**Exercise aim:**
Print the lines from the one containing "Bernard [828, 880]" through the one containing "humming (774, 270)", both included, reproducing each exactly.

[BEGIN Input for this task]

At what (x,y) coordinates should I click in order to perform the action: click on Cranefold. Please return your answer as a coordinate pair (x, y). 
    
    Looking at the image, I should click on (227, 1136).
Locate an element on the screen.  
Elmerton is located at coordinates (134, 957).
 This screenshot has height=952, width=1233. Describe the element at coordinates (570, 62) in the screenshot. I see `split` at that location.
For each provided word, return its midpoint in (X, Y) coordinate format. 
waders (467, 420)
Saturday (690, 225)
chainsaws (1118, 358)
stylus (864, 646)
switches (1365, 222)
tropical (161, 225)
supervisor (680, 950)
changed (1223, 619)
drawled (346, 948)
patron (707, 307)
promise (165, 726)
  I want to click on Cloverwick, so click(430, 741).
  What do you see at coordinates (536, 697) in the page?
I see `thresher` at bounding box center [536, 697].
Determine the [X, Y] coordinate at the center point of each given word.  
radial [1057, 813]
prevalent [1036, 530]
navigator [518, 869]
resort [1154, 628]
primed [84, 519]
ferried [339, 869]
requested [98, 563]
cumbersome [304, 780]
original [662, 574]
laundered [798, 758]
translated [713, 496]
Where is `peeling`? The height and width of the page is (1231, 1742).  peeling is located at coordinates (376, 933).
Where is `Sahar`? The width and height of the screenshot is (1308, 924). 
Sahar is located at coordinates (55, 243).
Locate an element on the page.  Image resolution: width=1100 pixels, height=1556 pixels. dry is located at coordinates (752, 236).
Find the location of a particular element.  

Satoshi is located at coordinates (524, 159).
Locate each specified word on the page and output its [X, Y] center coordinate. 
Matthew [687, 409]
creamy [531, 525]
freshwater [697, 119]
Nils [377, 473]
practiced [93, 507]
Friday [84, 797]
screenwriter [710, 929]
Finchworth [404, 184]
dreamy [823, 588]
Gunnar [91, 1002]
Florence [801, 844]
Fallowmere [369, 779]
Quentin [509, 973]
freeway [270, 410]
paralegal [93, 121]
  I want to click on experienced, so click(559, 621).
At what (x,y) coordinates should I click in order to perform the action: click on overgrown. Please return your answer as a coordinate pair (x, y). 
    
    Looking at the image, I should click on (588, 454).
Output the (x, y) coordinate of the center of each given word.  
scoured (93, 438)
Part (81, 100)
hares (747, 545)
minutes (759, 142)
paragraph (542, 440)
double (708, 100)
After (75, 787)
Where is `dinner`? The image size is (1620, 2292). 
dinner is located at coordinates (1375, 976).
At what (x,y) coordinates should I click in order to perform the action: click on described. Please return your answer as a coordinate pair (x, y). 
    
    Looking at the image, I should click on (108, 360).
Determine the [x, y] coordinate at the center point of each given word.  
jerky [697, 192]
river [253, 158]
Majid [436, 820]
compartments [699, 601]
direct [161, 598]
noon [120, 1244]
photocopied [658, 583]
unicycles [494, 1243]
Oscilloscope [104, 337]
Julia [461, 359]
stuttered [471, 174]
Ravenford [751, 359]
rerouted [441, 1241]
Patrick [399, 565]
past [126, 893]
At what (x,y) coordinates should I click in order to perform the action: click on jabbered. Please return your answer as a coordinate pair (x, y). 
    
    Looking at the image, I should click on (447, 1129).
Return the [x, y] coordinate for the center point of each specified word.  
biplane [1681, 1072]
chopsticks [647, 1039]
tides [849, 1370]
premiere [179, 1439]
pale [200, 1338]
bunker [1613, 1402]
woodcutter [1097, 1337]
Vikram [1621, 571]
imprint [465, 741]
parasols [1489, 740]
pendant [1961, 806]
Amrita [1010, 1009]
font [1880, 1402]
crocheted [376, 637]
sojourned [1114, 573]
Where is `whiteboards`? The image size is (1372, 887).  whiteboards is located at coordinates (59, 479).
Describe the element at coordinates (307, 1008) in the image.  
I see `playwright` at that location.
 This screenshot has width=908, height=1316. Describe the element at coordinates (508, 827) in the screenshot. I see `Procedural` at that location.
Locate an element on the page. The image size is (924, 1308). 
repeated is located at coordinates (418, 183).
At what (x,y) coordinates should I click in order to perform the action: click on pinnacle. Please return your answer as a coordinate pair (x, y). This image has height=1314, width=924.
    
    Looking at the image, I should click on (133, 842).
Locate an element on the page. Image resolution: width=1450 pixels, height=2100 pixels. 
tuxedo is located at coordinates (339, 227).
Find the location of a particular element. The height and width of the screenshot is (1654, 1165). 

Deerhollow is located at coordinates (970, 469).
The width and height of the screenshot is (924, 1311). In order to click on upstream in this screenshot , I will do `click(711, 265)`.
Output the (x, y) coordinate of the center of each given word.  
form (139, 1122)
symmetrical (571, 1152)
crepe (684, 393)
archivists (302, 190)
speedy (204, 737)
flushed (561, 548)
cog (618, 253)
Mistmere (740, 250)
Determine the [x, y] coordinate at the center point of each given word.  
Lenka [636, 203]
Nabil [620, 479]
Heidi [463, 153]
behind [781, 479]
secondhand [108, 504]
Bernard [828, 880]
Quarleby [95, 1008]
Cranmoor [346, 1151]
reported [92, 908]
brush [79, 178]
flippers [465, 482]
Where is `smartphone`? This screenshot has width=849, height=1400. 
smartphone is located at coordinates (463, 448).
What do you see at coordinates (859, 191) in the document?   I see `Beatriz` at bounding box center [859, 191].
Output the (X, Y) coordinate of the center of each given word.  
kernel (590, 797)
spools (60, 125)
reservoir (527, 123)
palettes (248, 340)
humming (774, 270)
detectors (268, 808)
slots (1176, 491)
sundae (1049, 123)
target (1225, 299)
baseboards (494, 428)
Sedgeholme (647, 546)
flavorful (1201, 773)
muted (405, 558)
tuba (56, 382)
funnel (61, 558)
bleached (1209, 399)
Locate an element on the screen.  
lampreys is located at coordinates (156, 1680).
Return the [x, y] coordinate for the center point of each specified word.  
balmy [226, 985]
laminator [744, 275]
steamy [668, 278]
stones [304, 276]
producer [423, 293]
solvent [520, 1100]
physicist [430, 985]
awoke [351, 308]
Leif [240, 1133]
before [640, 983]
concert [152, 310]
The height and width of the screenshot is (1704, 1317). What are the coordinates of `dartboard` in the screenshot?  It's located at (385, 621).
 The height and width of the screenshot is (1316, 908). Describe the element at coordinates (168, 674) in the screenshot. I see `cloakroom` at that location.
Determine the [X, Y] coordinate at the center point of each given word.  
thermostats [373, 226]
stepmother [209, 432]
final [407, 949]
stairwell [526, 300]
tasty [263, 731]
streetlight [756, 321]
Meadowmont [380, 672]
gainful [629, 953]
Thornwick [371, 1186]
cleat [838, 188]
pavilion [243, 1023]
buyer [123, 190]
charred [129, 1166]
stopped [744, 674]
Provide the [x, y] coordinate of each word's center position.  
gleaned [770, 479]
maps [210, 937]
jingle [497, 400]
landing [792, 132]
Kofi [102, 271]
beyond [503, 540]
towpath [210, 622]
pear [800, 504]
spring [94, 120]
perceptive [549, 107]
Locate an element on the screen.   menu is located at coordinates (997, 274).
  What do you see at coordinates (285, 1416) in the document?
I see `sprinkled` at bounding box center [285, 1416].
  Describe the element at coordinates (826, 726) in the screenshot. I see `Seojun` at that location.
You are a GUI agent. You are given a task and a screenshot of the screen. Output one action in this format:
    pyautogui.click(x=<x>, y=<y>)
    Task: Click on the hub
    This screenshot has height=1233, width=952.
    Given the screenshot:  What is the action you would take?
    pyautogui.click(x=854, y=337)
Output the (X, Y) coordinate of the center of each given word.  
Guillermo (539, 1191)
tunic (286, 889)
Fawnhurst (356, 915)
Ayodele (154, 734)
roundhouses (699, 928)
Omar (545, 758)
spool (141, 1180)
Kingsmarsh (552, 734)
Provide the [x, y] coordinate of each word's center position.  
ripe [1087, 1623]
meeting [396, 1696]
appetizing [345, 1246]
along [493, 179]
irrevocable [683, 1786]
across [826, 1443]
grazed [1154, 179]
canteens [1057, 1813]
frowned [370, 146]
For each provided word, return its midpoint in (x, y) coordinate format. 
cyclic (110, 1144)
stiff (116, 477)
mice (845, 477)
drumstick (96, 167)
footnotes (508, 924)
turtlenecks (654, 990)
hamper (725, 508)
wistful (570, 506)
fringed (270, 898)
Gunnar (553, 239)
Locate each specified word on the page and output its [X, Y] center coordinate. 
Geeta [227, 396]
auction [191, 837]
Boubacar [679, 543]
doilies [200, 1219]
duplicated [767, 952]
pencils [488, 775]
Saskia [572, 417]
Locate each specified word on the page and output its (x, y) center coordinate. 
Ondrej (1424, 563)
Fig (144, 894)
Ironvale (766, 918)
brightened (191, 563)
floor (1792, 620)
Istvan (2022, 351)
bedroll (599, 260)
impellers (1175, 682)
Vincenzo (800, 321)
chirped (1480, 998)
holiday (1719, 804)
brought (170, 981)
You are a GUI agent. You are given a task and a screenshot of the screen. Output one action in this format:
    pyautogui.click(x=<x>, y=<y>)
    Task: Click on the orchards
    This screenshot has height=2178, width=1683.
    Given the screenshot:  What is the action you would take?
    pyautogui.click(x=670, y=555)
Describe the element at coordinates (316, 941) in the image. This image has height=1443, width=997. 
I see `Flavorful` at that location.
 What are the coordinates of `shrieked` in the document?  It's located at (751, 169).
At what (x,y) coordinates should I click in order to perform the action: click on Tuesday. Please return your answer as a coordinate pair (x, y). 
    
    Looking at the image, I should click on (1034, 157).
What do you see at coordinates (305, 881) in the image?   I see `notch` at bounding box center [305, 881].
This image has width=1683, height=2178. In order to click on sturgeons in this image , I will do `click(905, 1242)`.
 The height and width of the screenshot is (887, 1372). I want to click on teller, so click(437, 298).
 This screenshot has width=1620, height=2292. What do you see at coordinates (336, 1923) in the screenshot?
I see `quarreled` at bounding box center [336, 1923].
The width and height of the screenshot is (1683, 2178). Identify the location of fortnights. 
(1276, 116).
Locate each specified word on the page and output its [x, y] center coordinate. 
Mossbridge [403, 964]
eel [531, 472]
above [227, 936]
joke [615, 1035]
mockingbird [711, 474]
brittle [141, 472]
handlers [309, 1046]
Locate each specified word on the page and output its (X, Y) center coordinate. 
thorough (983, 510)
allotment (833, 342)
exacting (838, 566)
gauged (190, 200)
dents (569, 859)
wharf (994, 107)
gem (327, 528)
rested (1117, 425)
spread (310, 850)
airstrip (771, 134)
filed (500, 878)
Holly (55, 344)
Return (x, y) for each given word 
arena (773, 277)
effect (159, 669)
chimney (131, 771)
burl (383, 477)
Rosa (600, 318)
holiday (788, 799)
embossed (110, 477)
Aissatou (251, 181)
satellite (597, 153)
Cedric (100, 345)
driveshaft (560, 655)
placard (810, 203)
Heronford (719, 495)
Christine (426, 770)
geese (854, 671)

[END Input for this task]

**Solution below:**
Bernard [828, 880]
Quarleby [95, 1008]
Cranmoor [346, 1151]
reported [92, 908]
brush [79, 178]
flippers [465, 482]
Where is `smartphone`? This screenshot has width=849, height=1400. 
smartphone is located at coordinates (463, 448).
What do you see at coordinates (859, 191) in the document?   I see `Beatriz` at bounding box center [859, 191].
Output the (X, Y) coordinate of the center of each given word.  
kernel (590, 797)
spools (60, 125)
reservoir (527, 123)
palettes (248, 340)
humming (774, 270)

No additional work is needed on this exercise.